Records to process START

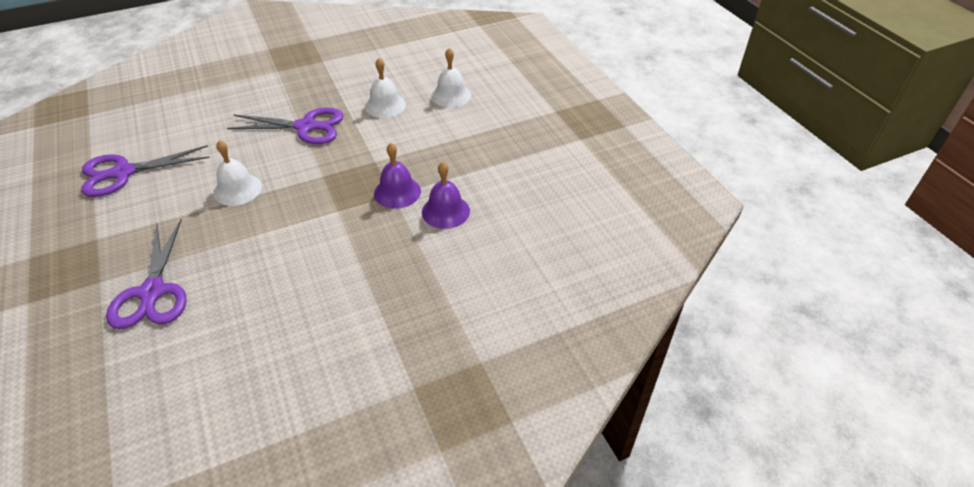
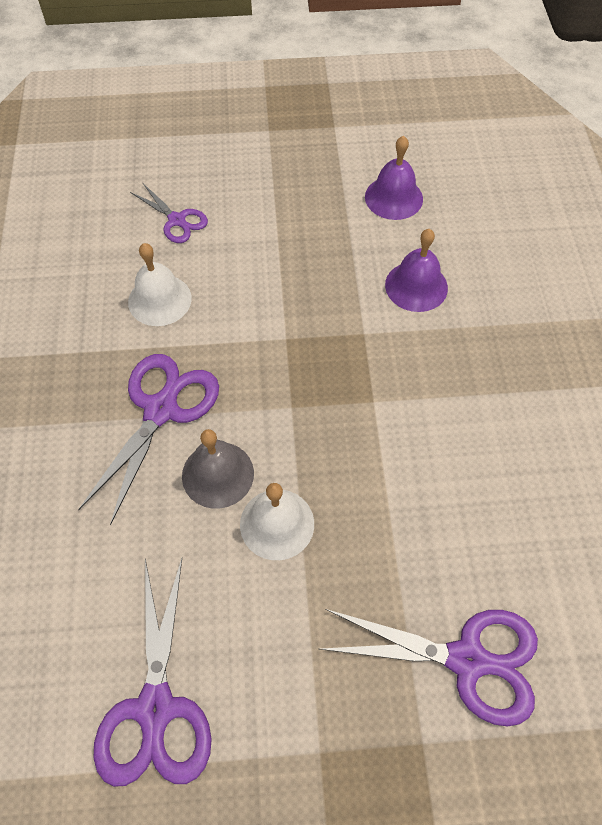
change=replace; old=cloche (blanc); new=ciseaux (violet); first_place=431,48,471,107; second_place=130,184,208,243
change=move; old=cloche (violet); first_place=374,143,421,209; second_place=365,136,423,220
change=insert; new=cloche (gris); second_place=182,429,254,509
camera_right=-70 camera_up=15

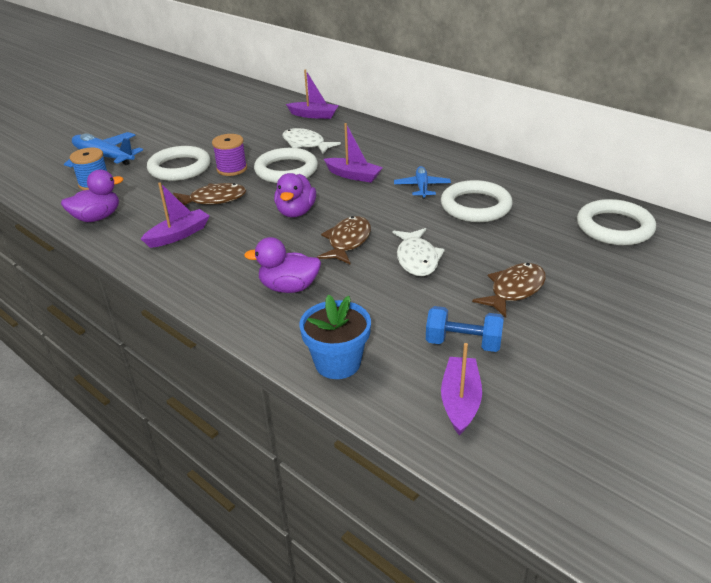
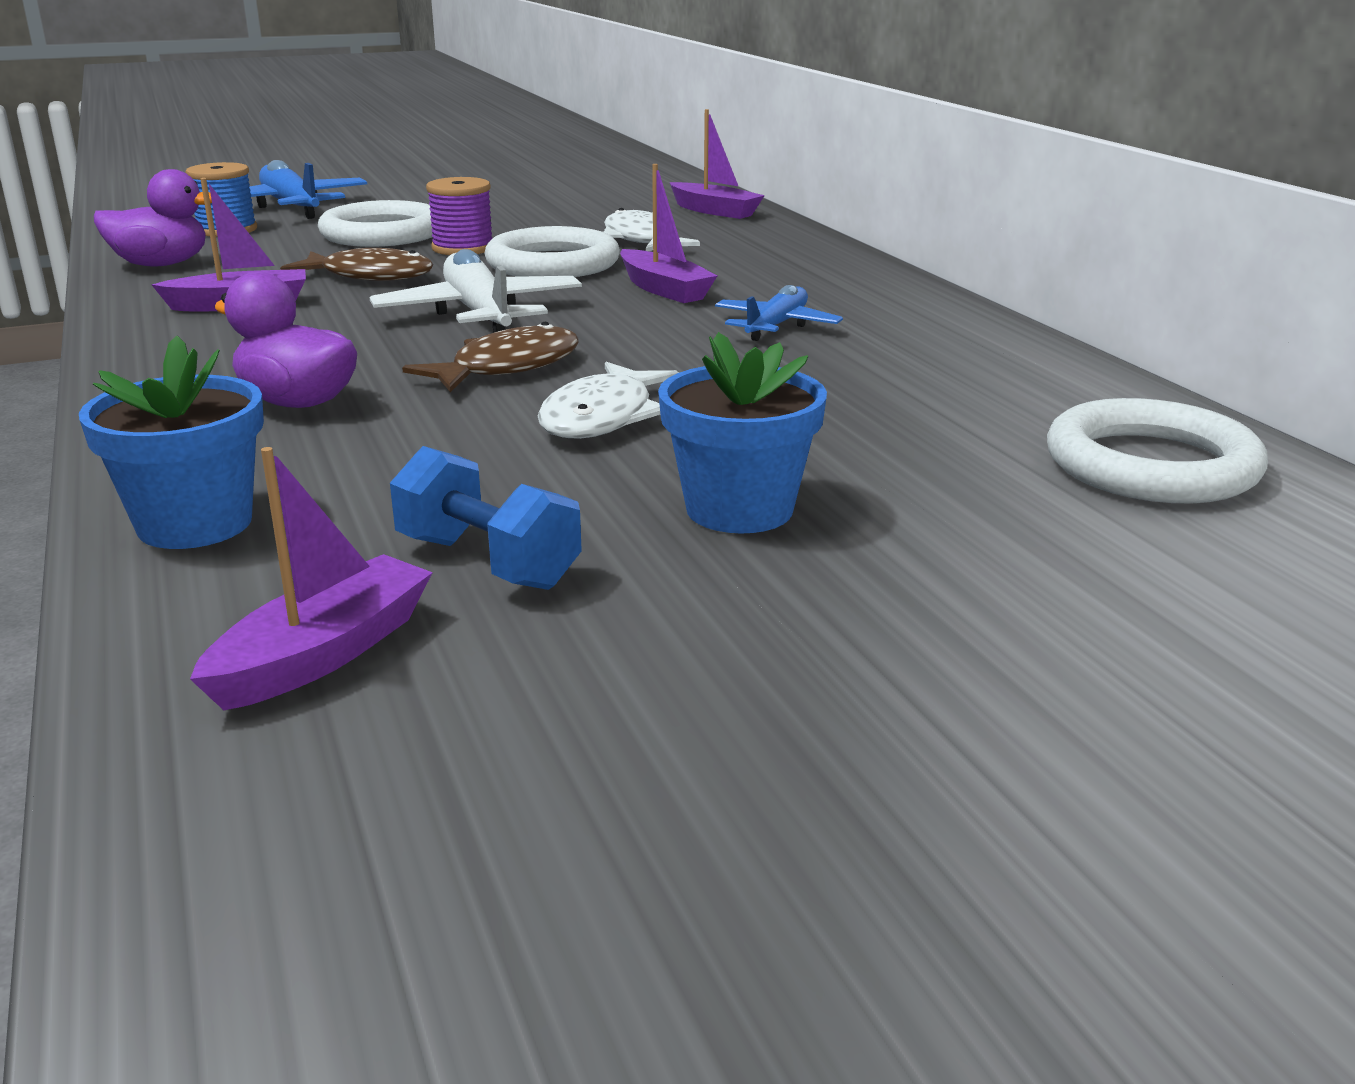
change=replace; old=canard (violet); new=avion (blanc); first_place=274,173,316,217; second_place=370,249,582,332
change=delete; old=anneau (blanc); first_place=441,180,513,222
change=replace; old=poisson (marron); new=pot de fleurs (bleu); first_place=472,263,546,317; second_place=658,332,827,533
camera_right=25 camera_up=-10

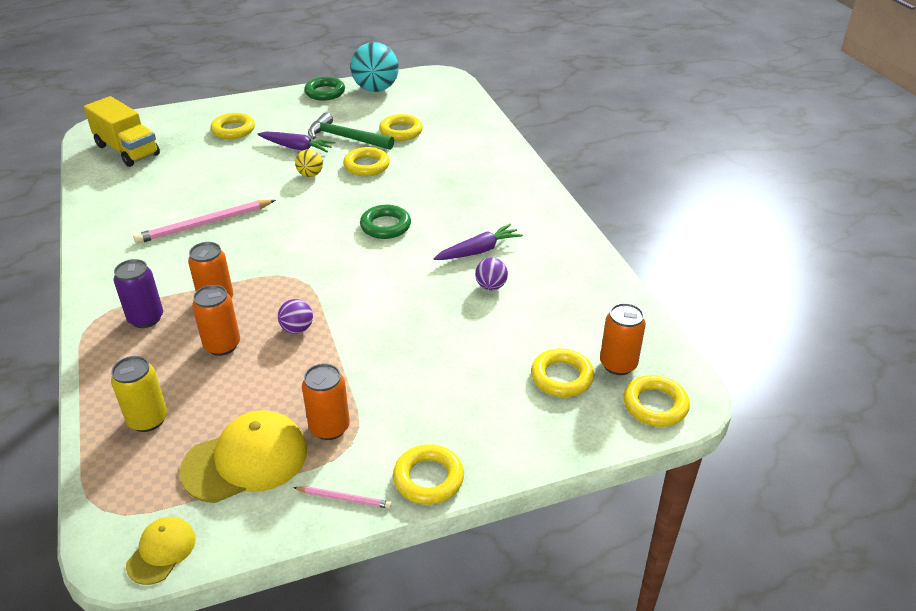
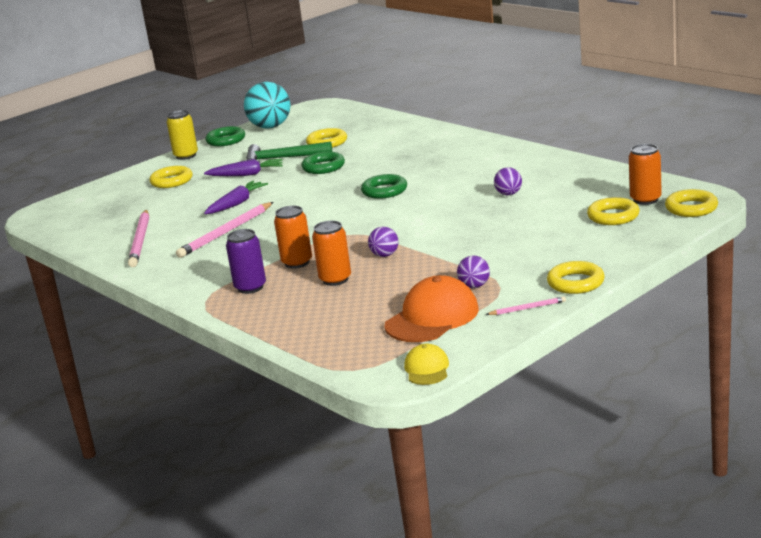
change=delete; old=camion (jaune); first_place=84,96,160,167
change=recolor; old=anneau (jaune); new=anneau (vert); first_place=343,147,390,176; second_place=301,152,345,174
change=delete; old=balle (jaune); first_place=295,149,323,177
change=move; old=carotte (violet); first_place=434,224,523,260; second_place=204,181,268,214
change=move; old=canette (jaune); first_place=111,356,168,432; second_place=167,110,198,160
change=replace; old=canette (orange); new=balle (violet); first_place=302,363,350,440; second_place=457,255,490,288
change=recolor; old=casquette (jaune); new=casquette (orange); first_place=179,410,307,503; second_place=384,275,479,342
change=insert; new=crayon (rose); second_place=128,210,149,267
camera_right=-20 camera_up=-15

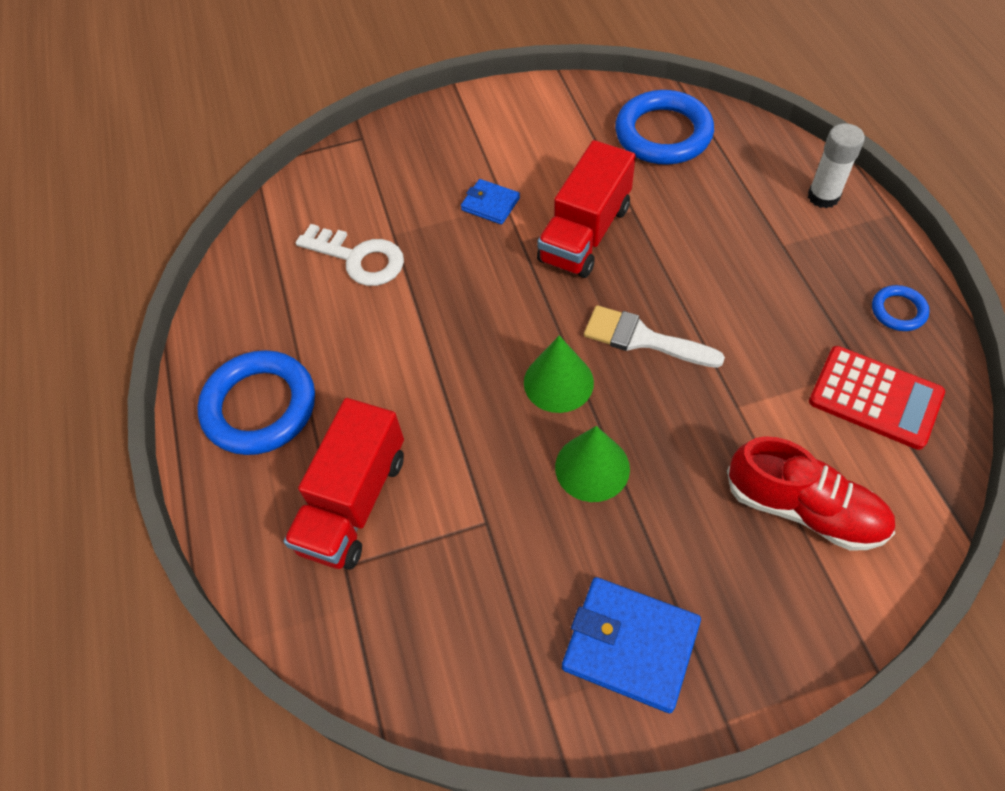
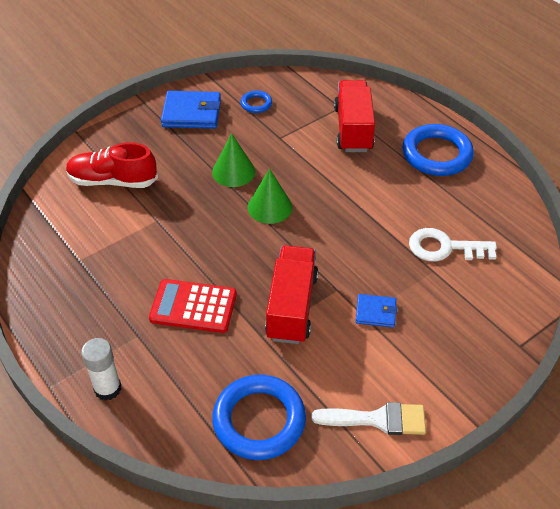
change=move; old=anneau (bleu); first_place=872,285,929,331; second_place=241,91,272,113
change=move; old=pinceau (blanc); first_place=584,305,725,368; second_place=311,402,426,435
change=move; old=calculatrice (rouge); first_place=809,346,945,450; second_place=149,279,237,333
camera_right=155 camera_up=-10

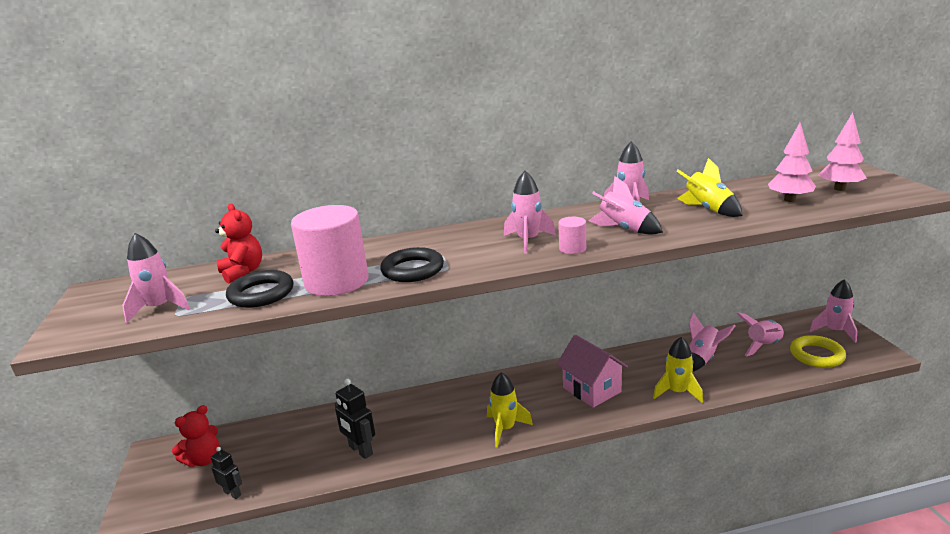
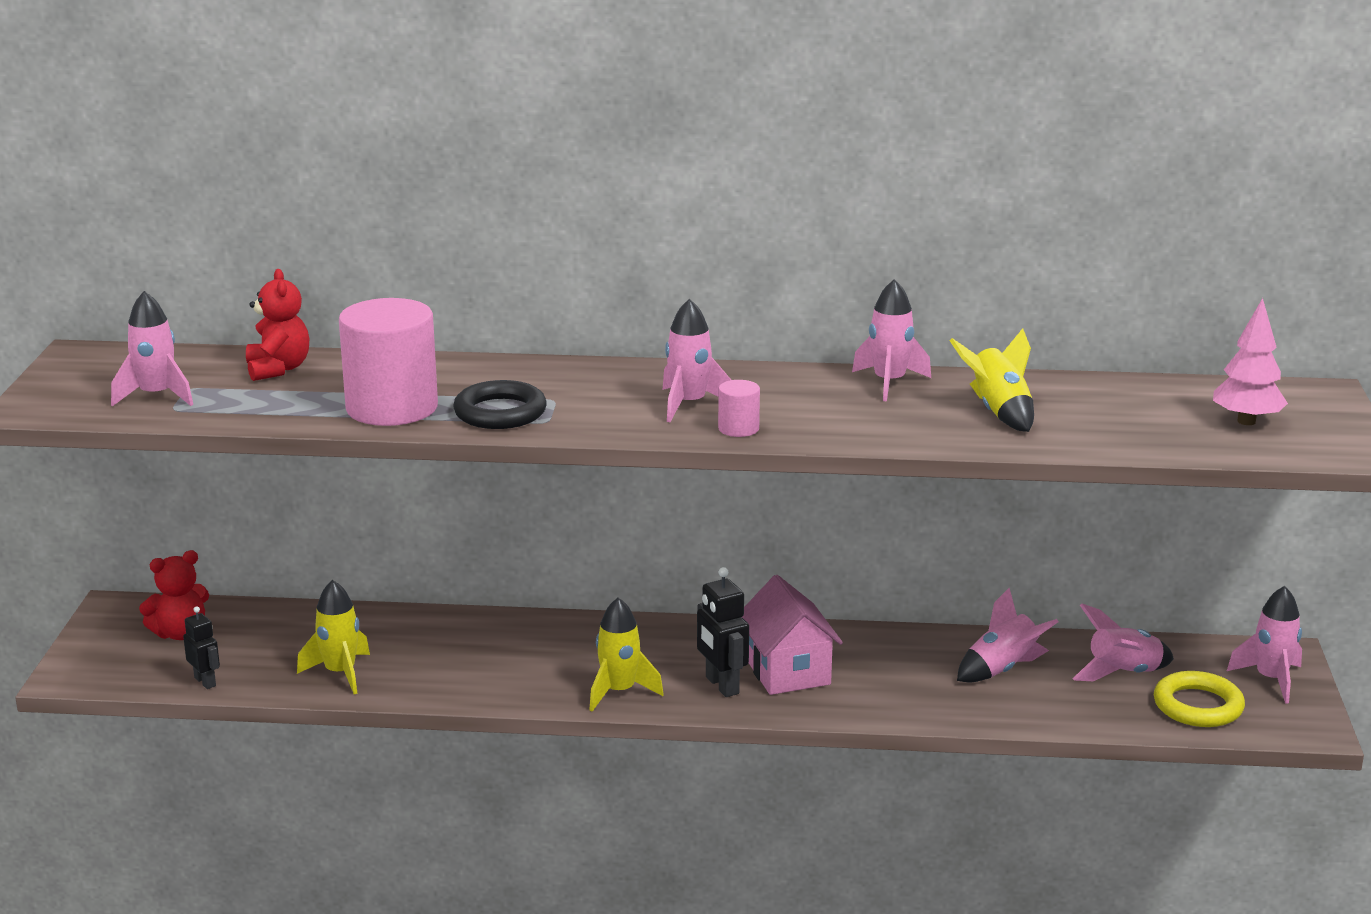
change=delete; old=arbre (rose); first_place=768,123,816,202
change=delete; old=fusée (rose); first_place=588,176,663,235
change=delete; old=anneau (noir); first_place=226,270,293,308
change=move; old=fusée (jaune); first_place=653,337,703,403; second_place=297,580,370,694
change=move; old=robot (noir); first_place=335,379,375,459; second_place=697,567,749,697
camera_right=15 camera_up=0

Records to process END

- _Your assignment_:
Identify all lines in the records above with the word "cloche".

- _Answer box_:
change=replace; old=cloche (blanc); new=ciseaux (violet); first_place=431,48,471,107; second_place=130,184,208,243
change=move; old=cloche (violet); first_place=374,143,421,209; second_place=365,136,423,220
change=insert; new=cloche (gris); second_place=182,429,254,509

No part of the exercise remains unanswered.